• **Provided information**

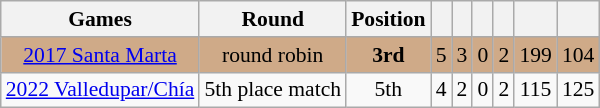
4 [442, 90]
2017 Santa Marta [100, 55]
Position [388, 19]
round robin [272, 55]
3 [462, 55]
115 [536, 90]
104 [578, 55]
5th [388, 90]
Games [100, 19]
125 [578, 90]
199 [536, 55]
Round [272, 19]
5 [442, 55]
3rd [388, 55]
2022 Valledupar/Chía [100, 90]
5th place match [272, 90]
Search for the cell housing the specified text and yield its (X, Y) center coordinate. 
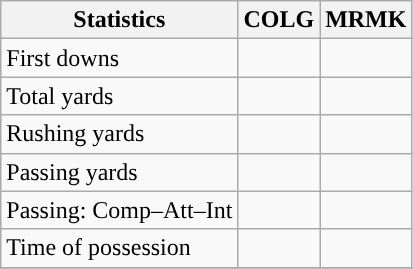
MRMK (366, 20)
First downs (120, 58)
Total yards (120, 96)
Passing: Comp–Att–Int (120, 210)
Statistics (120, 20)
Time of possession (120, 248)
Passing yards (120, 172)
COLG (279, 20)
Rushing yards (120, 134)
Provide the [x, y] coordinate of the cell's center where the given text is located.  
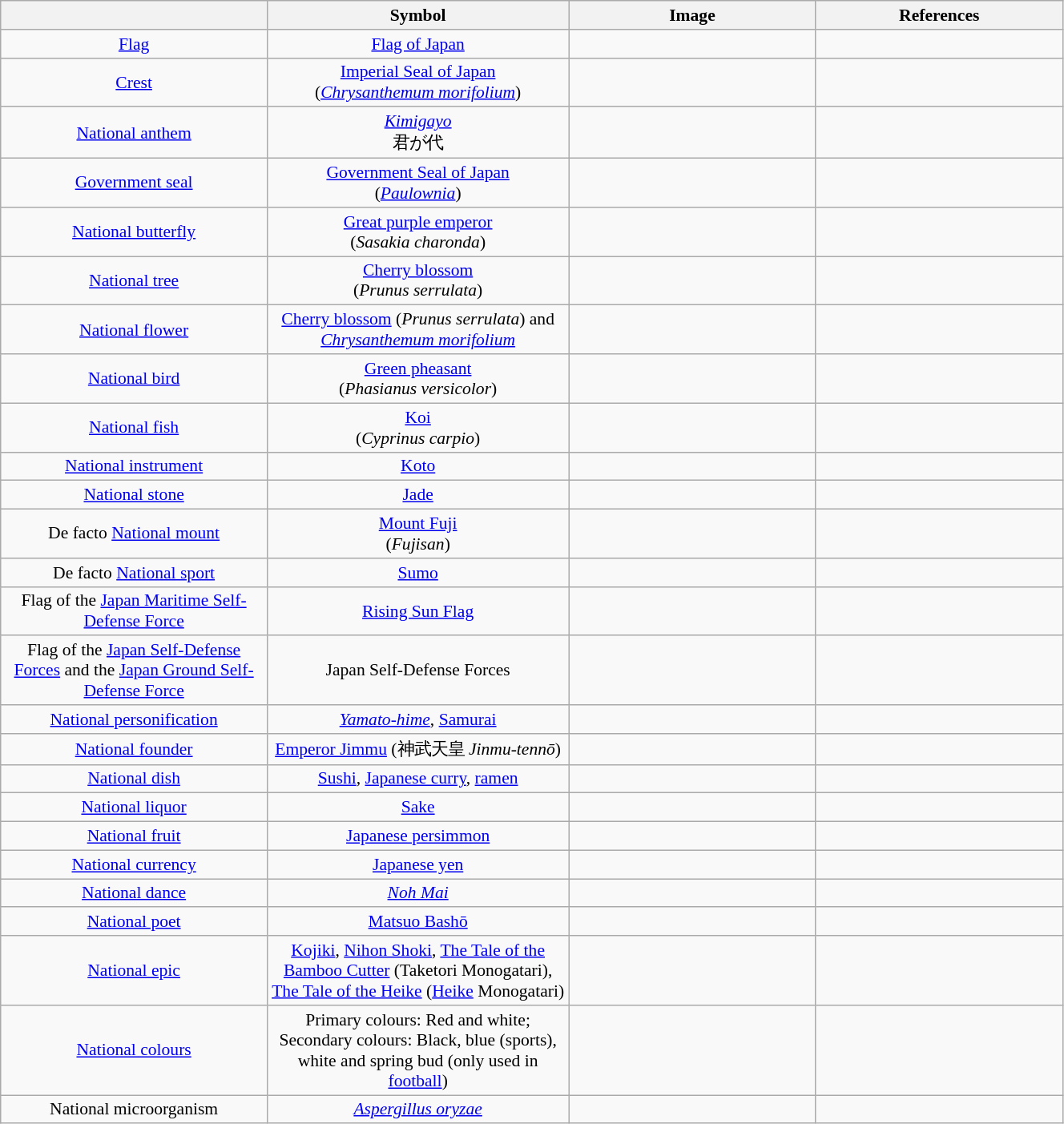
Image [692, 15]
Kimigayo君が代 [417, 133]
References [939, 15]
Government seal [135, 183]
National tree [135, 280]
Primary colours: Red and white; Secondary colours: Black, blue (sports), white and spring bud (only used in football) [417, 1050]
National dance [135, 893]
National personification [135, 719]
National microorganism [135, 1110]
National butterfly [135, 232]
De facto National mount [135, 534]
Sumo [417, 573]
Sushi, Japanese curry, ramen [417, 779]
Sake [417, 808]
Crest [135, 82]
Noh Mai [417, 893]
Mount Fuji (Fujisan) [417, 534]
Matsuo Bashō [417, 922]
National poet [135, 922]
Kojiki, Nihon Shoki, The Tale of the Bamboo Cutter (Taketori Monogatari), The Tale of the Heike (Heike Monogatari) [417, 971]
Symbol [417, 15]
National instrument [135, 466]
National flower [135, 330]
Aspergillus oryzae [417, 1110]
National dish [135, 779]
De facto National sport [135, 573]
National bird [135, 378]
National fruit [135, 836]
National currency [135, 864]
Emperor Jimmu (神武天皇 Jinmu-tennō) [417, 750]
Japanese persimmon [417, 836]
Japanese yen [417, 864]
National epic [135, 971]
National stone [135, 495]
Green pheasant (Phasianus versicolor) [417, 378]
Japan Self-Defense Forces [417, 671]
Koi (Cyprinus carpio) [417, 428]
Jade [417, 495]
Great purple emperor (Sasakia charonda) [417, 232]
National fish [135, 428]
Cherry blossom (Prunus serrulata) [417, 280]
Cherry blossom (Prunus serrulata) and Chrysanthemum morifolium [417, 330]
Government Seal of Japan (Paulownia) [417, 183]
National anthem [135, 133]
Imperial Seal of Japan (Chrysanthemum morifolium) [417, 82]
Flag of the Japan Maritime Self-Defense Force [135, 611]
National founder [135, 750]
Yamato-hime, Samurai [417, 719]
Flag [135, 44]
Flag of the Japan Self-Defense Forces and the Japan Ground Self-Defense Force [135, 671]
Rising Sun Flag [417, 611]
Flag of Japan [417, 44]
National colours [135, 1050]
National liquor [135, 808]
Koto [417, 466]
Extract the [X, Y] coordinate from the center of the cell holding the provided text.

...

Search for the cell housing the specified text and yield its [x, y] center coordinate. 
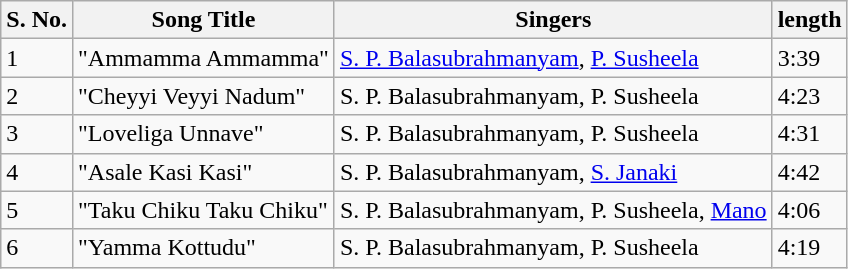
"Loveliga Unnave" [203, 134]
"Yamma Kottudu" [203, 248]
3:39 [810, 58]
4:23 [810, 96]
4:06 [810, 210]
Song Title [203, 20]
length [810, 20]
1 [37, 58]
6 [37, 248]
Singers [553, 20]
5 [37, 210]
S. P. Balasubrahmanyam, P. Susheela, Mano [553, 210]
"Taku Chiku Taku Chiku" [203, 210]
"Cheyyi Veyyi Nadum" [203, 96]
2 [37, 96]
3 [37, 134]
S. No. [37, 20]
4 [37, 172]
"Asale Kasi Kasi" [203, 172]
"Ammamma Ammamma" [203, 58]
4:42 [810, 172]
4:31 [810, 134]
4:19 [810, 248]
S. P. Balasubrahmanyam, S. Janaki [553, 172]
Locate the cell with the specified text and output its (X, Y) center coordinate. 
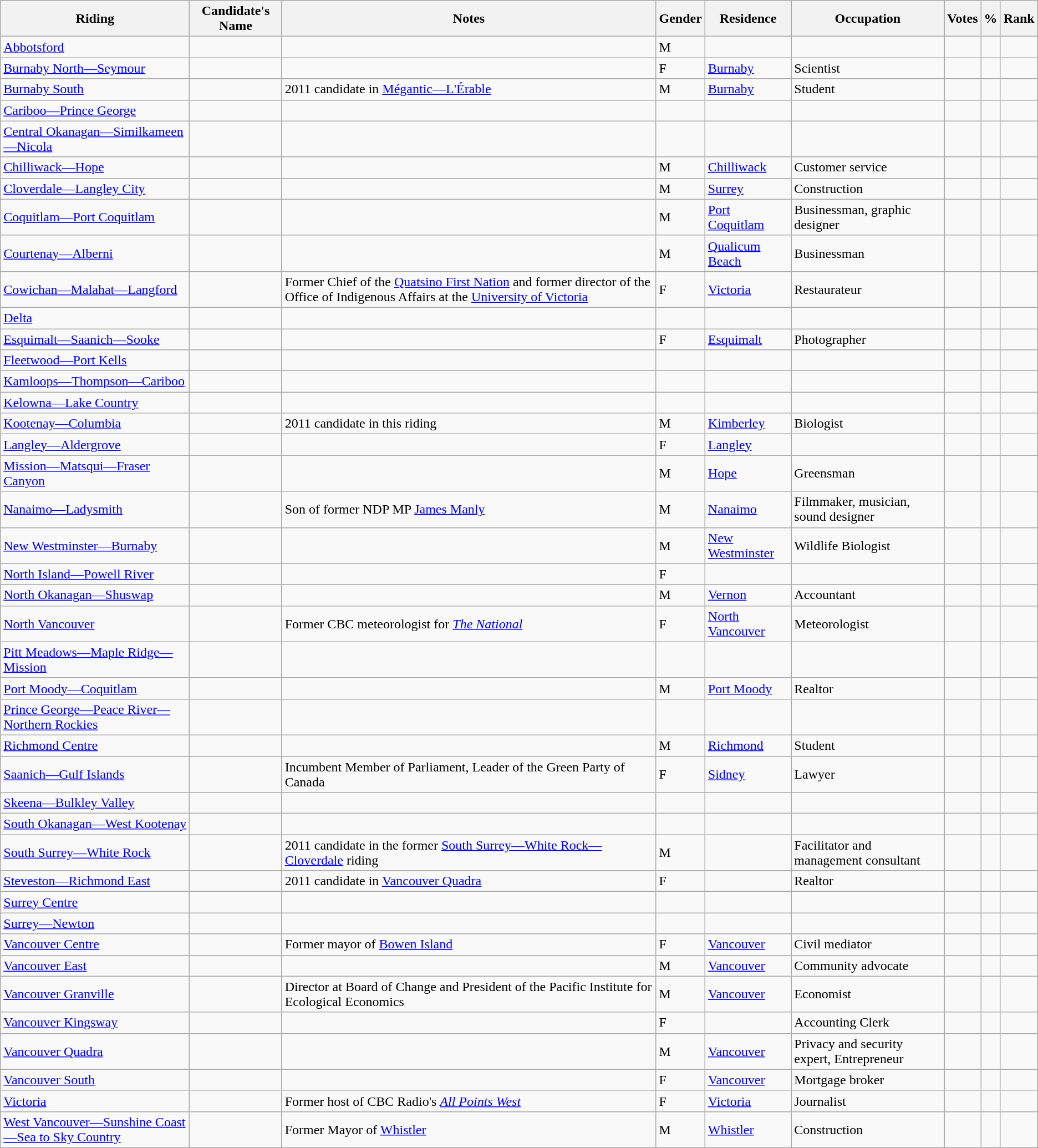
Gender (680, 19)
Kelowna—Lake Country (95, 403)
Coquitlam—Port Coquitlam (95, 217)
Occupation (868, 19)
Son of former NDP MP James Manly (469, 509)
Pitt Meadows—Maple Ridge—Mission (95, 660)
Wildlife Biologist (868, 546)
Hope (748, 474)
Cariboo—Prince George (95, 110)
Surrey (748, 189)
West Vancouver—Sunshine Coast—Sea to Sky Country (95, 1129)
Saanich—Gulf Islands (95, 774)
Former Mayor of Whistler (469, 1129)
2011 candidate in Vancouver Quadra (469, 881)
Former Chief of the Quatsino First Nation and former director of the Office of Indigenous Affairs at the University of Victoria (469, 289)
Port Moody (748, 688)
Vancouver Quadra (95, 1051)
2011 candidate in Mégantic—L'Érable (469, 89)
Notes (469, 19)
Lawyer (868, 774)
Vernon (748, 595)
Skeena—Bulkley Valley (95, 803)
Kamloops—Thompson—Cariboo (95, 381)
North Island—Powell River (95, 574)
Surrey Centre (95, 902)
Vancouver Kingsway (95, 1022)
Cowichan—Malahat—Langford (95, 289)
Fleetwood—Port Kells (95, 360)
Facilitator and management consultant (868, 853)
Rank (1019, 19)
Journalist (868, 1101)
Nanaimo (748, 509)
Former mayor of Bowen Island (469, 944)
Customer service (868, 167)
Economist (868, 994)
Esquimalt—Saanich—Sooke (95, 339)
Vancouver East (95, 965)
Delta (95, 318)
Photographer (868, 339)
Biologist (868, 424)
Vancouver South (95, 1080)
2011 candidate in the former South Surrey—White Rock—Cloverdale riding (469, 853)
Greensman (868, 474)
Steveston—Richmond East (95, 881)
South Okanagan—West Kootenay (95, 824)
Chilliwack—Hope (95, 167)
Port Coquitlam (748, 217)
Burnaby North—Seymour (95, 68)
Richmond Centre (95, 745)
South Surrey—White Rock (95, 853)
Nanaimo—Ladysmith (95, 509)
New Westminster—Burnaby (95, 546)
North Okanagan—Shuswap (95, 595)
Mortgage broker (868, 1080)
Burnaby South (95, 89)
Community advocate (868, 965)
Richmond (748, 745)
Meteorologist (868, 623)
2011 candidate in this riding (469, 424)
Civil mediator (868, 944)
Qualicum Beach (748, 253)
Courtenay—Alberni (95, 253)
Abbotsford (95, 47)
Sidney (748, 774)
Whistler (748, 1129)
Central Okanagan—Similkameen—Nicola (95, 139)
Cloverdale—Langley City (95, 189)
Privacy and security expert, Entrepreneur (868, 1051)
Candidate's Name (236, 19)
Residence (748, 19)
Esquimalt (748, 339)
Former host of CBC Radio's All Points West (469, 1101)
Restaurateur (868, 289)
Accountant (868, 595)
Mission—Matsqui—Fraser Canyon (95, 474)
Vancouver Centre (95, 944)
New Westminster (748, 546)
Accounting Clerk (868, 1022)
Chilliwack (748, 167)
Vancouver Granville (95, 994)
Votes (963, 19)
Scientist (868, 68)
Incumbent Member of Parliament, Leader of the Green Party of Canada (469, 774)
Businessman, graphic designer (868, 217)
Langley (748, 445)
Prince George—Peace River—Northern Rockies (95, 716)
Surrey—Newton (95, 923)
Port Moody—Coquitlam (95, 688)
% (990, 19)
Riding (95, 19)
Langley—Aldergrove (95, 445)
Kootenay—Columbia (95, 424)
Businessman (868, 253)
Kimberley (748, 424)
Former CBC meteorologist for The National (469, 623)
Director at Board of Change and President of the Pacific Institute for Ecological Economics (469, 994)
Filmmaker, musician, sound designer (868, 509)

• **What you will do**
Format the lines from the one containing "MRMK (366, 20)" through the one containing "Provide the [x, y]", inclusive, as a JSON list of strings with one string per line and blank lines omitted.

• **Task solution**
[
  "MRMK (366, 20)",
  "First downs (120, 58)",
  "Total yards (120, 96)",
  "Passing: Comp–Att–Int (120, 210)",
  "Statistics (120, 20)",
  "Time of possession (120, 248)",
  "Passing yards (120, 172)",
  "COLG (279, 20)",
  "Rushing yards (120, 134)",
  "Provide the [x, y] coordinate of the cell's center where the given text is located.  "
]